**WHAT THE TASK ASKS**: Put the lines below into a JSON list with one string per line, skipping any blank lines.

**EXTRACTED ENTRIES**:
· · · · · · ·

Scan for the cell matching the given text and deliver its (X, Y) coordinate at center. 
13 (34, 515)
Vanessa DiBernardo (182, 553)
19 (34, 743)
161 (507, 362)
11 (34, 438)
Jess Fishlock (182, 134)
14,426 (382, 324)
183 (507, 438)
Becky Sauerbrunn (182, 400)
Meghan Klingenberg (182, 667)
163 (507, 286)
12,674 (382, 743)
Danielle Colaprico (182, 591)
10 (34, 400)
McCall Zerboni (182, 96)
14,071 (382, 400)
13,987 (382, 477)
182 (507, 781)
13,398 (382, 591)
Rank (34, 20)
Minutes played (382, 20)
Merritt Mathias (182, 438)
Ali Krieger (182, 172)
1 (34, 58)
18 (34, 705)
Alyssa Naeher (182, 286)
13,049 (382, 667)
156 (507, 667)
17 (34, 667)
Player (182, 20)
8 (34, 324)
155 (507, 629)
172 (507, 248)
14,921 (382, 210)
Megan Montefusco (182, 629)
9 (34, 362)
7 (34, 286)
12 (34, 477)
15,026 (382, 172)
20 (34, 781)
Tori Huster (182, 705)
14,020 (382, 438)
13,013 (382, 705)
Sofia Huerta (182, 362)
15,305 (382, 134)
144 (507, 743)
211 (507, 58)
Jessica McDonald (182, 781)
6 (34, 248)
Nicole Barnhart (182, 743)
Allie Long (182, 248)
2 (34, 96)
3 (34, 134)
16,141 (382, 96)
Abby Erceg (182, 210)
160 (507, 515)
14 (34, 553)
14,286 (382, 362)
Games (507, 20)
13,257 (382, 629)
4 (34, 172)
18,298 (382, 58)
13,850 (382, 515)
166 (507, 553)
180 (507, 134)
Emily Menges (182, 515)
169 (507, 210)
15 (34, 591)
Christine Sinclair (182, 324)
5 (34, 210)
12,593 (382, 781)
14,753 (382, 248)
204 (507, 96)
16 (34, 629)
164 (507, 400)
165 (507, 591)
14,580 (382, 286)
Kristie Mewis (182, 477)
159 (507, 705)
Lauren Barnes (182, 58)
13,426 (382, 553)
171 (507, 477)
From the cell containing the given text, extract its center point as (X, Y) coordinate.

· · · · · · ·

**WORKED ANSWER**:
[
  "Scan for the cell matching the given text and deliver its (X, Y) coordinate at center. ",
  "13 (34, 515)",
  "Vanessa DiBernardo (182, 553)",
  "19 (34, 743)",
  "161 (507, 362)",
  "11 (34, 438)",
  "Jess Fishlock (182, 134)",
  "14,426 (382, 324)",
  "183 (507, 438)",
  "Becky Sauerbrunn (182, 400)",
  "Meghan Klingenberg (182, 667)",
  "163 (507, 286)",
  "12,674 (382, 743)",
  "Danielle Colaprico (182, 591)",
  "10 (34, 400)",
  "McCall Zerboni (182, 96)",
  "14,071 (382, 400)",
  "13,987 (382, 477)",
  "182 (507, 781)",
  "13,398 (382, 591)",
  "Rank (34, 20)",
  "Minutes played (382, 20)",
  "Merritt Mathias (182, 438)",
  "Ali Krieger (182, 172)",
  "1 (34, 58)",
  "18 (34, 705)",
  "Alyssa Naeher (182, 286)",
  "13,049 (382, 667)",
  "156 (507, 667)",
  "17 (34, 667)",
  "Player (182, 20)",
  "8 (34, 324)",
  "155 (507, 629)",
  "172 (507, 248)",
  "14,921 (382, 210)",
  "Megan Montefusco (182, 629)",
  "9 (34, 362)",
  "7 (34, 286)",
  "12 (34, 477)",
  "15,026 (382, 172)",
  "20 (34, 781)",
  "Tori Huster (182, 705)",
  "14,020 (382, 438)",
  "13,013 (382, 705)",
  "Sofia Huerta (182, 362)",
  "15,305 (382, 134)",
  "144 (507, 743)",
  "211 (507, 58)",
  "Jessica McDonald (182, 781)",
  "6 (34, 248)",
  "Nicole Barnhart (182, 743)",
  "Allie Long (182, 248)",
  "2 (34, 96)",
  "3 (34, 134)",
  "16,141 (382, 96)",
  "Abby Erceg (182, 210)",
  "160 (507, 515)",
  "14 (34, 553)",
  "14,286 (382, 362)",
  "Games (507, 20)",
  "13,257 (382, 629)",
  "4 (34, 172)",
  "18,298 (382, 58)",
  "13,850 (382, 515)",
  "166 (507, 553)",
  "180 (507, 134)",
  "Emily Menges (182, 515)",
  "169 (507, 210)",
  "15 (34, 591)",
  "Christine Sinclair (182, 324)",
  "5 (34, 210)",
  "12,593 (382, 781)",
  "14,753 (382, 248)",
  "204 (507, 96)",
  "16 (34, 629)",
  "164 (507, 400)",
  "165 (507, 591)",
  "14,580 (382, 286)",
  "Kristie Mewis (182, 477)",
  "159 (507, 705)",
  "Lauren Barnes (182, 58)",
  "13,426 (382, 553)",
  "171 (507, 477)",
  "From the cell containing the given text, extract its center point as (X, Y) coordinate."
]